**Stated goal**
Locate every line in the material that contains the string "numericTimeSignature" and copy each of those lines.

**Input material**
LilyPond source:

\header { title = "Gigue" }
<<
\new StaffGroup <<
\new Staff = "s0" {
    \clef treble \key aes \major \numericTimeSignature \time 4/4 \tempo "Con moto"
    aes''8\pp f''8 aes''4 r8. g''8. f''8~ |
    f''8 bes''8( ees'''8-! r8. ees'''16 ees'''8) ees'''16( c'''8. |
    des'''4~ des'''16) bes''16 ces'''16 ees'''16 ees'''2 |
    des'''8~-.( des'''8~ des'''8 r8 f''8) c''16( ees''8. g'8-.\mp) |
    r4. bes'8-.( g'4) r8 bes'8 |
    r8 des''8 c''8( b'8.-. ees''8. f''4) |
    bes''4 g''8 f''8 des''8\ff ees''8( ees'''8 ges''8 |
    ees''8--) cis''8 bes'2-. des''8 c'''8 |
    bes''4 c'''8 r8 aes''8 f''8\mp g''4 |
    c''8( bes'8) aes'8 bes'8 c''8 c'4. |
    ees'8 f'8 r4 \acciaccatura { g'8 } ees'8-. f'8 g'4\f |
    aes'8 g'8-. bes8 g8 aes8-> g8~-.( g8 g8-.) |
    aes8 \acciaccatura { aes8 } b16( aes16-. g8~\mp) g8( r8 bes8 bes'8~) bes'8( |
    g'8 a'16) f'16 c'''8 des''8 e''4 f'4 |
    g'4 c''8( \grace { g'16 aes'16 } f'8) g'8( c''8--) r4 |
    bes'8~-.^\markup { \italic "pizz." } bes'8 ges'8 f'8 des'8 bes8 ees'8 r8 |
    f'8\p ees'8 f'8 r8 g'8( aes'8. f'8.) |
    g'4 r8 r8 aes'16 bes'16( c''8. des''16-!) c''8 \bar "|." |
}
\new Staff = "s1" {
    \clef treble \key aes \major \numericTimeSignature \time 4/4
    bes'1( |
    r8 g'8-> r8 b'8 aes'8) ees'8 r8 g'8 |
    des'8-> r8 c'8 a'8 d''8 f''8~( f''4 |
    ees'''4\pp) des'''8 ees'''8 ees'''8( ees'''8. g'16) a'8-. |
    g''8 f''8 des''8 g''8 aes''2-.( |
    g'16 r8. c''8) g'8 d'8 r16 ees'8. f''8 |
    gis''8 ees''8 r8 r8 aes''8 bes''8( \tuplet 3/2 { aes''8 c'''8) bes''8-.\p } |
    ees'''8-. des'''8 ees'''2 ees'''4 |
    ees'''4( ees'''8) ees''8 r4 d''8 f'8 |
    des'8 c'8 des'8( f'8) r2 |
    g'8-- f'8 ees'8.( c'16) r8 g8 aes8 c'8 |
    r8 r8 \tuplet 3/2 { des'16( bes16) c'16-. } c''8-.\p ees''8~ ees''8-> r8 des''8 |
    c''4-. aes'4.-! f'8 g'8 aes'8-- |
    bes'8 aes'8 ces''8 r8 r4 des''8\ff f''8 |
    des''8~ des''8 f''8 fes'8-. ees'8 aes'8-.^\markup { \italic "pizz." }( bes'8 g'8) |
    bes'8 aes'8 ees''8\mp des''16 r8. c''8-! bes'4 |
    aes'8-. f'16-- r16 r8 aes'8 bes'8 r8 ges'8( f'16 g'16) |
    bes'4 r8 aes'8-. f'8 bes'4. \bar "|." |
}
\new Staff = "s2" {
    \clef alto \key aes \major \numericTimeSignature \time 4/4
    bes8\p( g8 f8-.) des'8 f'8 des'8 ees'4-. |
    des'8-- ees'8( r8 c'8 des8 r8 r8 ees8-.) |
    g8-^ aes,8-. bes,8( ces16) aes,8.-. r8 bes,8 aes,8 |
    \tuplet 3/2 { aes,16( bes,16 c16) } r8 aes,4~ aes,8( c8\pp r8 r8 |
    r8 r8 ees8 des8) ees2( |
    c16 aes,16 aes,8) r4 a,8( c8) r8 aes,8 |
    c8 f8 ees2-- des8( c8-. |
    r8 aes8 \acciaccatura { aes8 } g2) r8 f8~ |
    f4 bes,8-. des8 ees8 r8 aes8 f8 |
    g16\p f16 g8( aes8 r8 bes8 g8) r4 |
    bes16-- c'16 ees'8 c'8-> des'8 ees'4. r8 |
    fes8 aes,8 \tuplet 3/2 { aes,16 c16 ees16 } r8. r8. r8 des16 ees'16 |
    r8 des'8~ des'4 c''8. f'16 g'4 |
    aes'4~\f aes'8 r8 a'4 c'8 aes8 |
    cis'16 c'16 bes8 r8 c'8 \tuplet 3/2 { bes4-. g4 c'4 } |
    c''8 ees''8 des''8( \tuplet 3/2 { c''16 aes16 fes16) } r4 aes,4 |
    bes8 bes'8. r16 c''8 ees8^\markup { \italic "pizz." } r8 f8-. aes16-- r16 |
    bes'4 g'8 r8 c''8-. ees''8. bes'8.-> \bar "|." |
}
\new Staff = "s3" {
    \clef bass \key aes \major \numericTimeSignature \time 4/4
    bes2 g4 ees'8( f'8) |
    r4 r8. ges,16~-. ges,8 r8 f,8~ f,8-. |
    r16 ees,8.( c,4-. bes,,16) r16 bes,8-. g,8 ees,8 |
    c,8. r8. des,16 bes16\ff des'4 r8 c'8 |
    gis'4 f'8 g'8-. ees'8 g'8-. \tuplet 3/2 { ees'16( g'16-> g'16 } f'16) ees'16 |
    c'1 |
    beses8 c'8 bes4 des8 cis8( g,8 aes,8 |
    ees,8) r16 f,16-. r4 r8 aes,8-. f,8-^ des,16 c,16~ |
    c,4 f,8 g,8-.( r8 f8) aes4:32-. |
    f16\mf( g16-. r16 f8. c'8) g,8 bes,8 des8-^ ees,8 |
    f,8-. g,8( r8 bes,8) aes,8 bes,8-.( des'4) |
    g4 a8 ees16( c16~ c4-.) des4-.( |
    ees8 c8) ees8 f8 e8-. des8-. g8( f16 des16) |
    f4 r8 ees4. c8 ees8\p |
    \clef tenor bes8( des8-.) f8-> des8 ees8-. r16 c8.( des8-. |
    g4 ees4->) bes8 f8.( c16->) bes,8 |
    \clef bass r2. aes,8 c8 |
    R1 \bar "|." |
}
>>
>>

**Problem solution**
    \clef treble \key aes \major \numericTimeSignature \time 4/4 \tempo "Con moto"
    \clef treble \key aes \major \numericTimeSignature \time 4/4
    \clef alto \key aes \major \numericTimeSignature \time 4/4
    \clef bass \key aes \major \numericTimeSignature \time 4/4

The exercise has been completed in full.